The task:
Print only the lines below from the one with "camera: 40 degrees right, 5 degrees up" to the one with "turquoise car [402,57,455,94] -> none", both included, exactly as they stand. Leave pictures out.
Start of Provided records
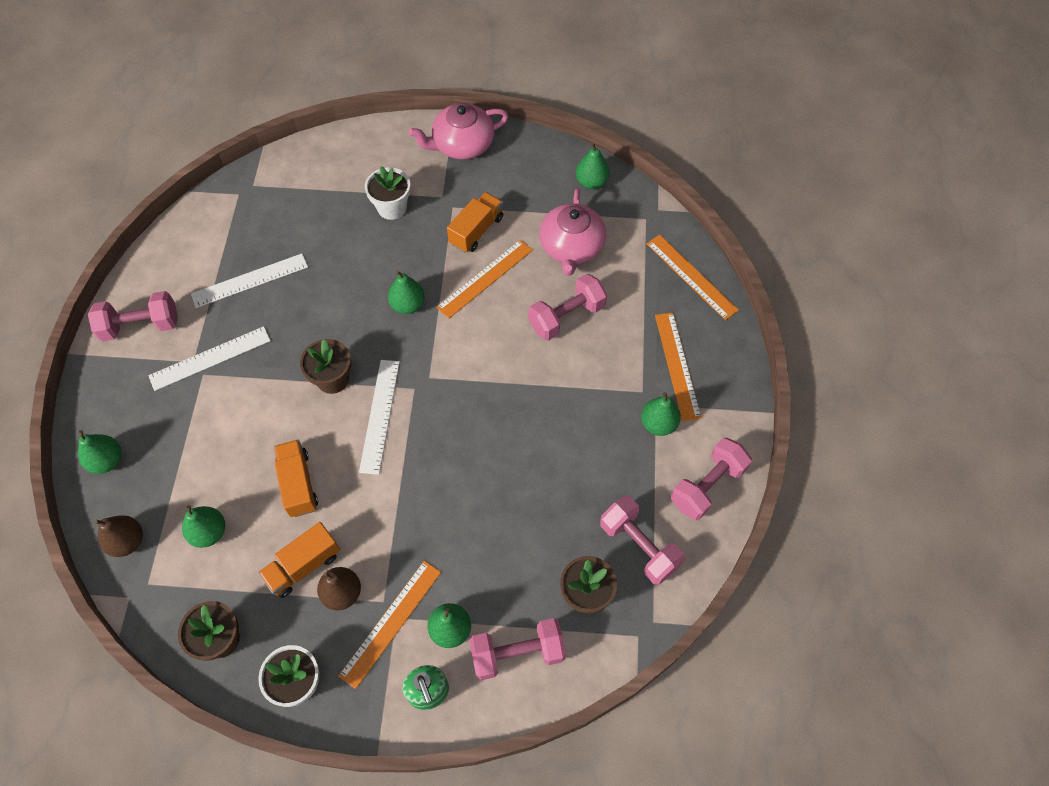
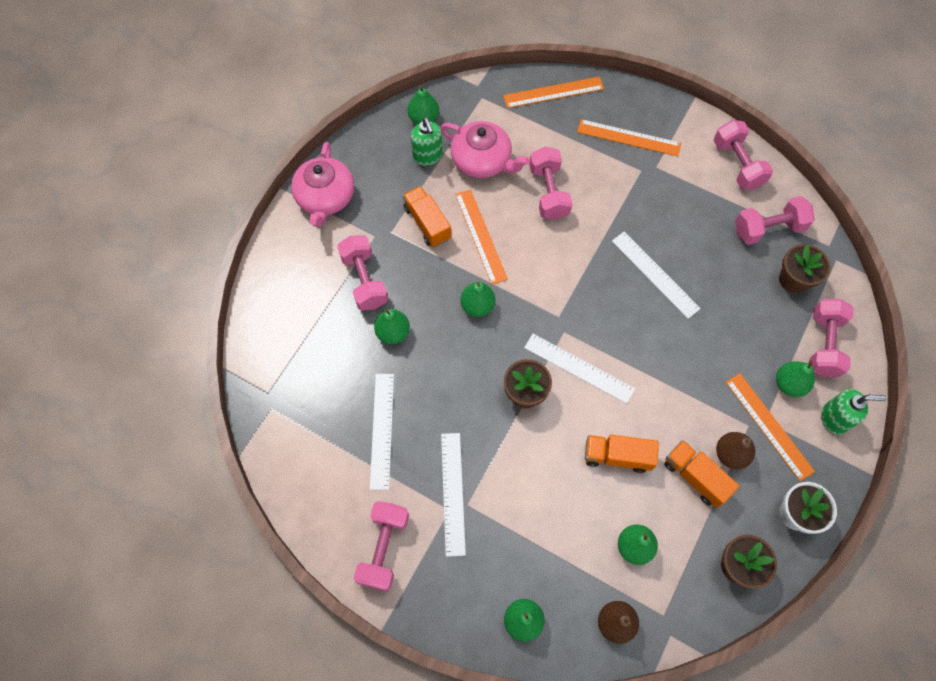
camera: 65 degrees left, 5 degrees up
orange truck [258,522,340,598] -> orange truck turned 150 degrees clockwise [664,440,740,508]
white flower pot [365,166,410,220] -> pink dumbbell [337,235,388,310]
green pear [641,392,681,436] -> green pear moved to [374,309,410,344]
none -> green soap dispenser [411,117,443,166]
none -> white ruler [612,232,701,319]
End of Provided records
Start of Provided records
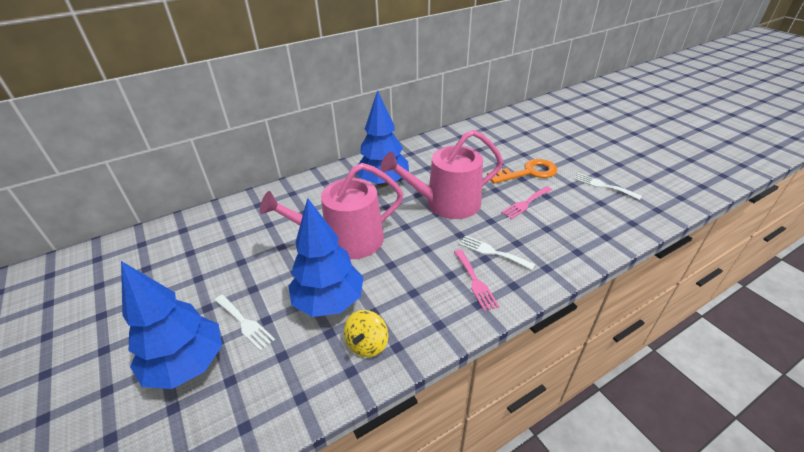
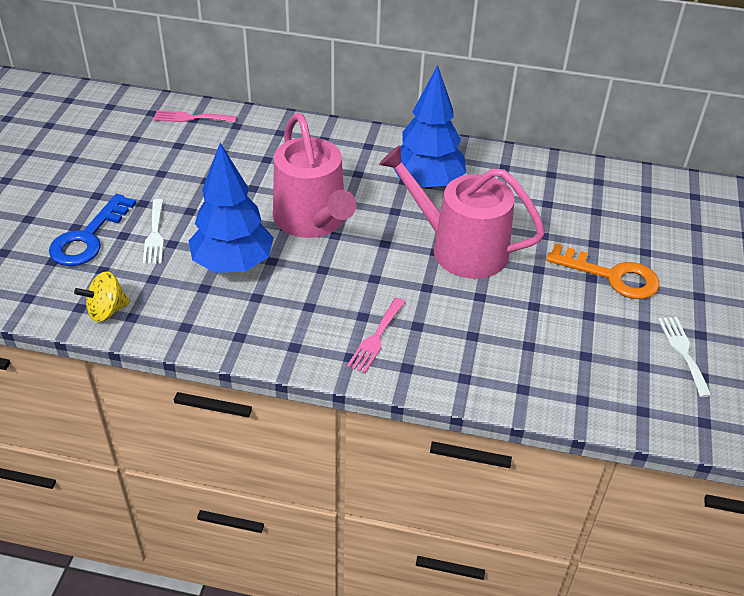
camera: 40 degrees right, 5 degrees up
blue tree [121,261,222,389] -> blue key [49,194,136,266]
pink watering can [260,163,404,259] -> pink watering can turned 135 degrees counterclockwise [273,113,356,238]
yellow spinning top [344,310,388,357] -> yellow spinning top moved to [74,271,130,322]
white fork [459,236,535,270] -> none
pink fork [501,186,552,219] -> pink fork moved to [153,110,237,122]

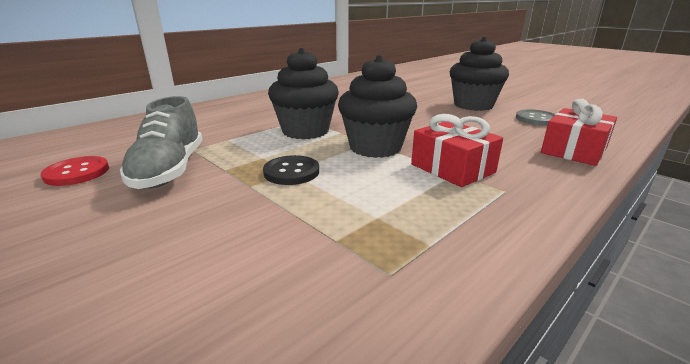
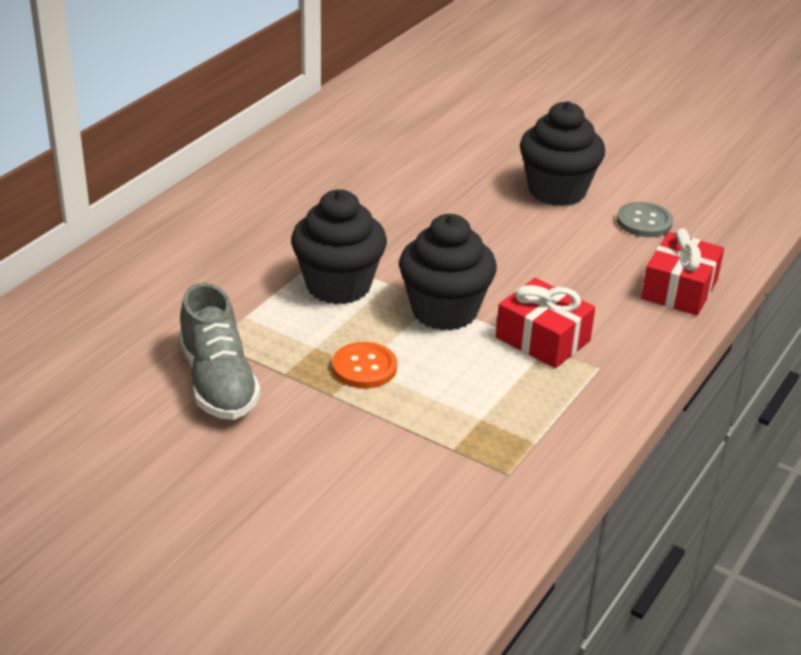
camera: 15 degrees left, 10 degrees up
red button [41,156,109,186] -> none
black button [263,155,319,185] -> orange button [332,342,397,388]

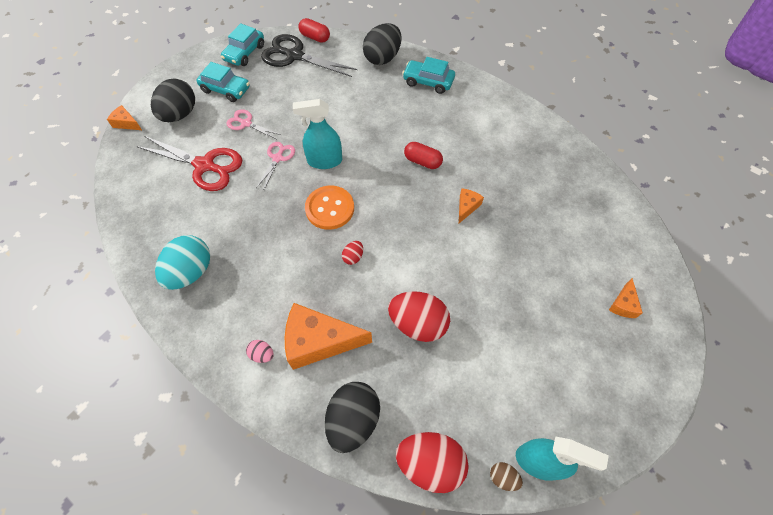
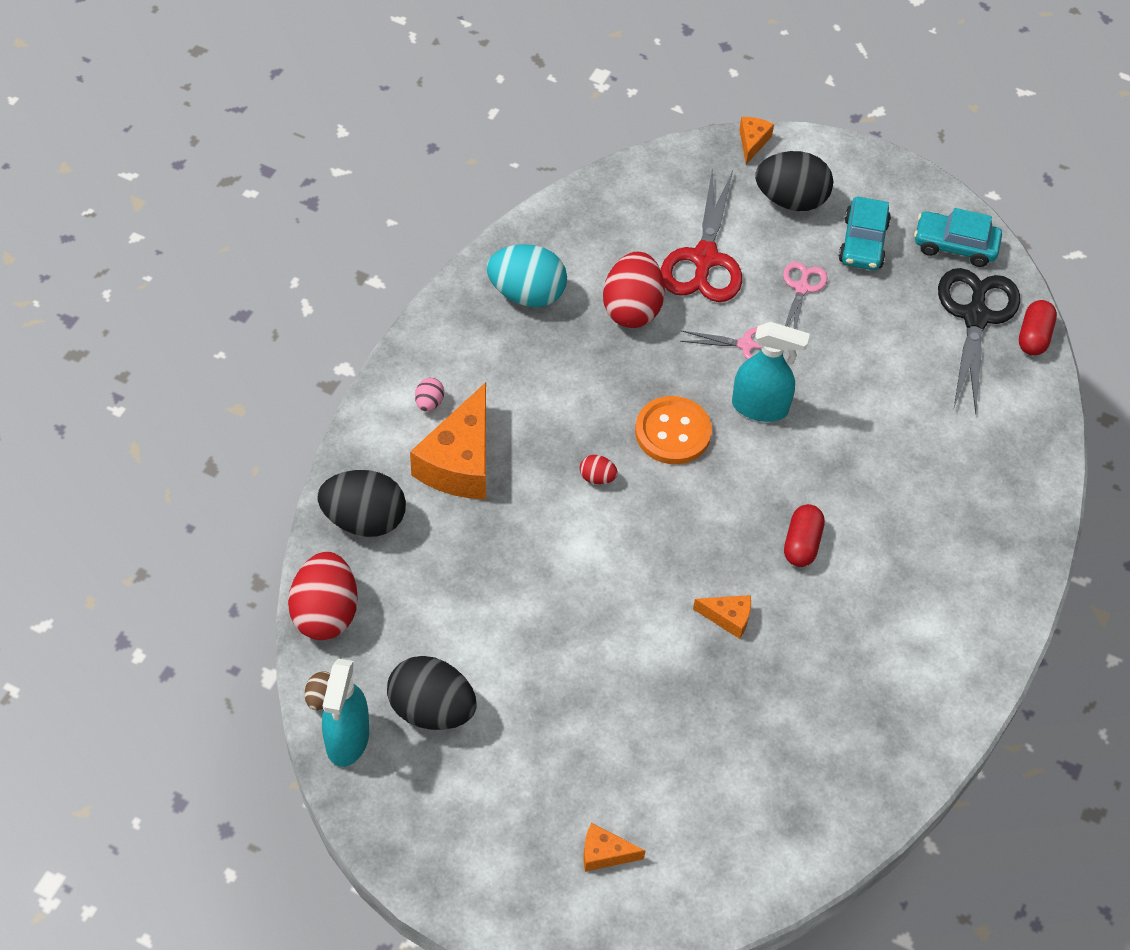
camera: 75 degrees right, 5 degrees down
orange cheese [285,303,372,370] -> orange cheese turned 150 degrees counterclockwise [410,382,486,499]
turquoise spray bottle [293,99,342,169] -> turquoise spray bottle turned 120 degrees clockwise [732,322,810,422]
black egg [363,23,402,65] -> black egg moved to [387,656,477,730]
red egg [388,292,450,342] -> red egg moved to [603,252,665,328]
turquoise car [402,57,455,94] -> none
End of Provided records
Answer for this exercise:
camera: 40 degrees right, 5 degrees up
blue tree [121,261,222,389] -> blue key [49,194,136,266]
pink watering can [260,163,404,259] -> pink watering can turned 135 degrees counterclockwise [273,113,356,238]
yellow spinning top [344,310,388,357] -> yellow spinning top moved to [74,271,130,322]
white fork [459,236,535,270] -> none
pink fork [501,186,552,219] -> pink fork moved to [153,110,237,122]

camera: 15 degrees left, 10 degrees up
red button [41,156,109,186] -> none
black button [263,155,319,185] -> orange button [332,342,397,388]

camera: 75 degrees right, 5 degrees down
orange cheese [285,303,372,370] -> orange cheese turned 150 degrees counterclockwise [410,382,486,499]
turquoise spray bottle [293,99,342,169] -> turquoise spray bottle turned 120 degrees clockwise [732,322,810,422]
black egg [363,23,402,65] -> black egg moved to [387,656,477,730]
red egg [388,292,450,342] -> red egg moved to [603,252,665,328]
turquoise car [402,57,455,94] -> none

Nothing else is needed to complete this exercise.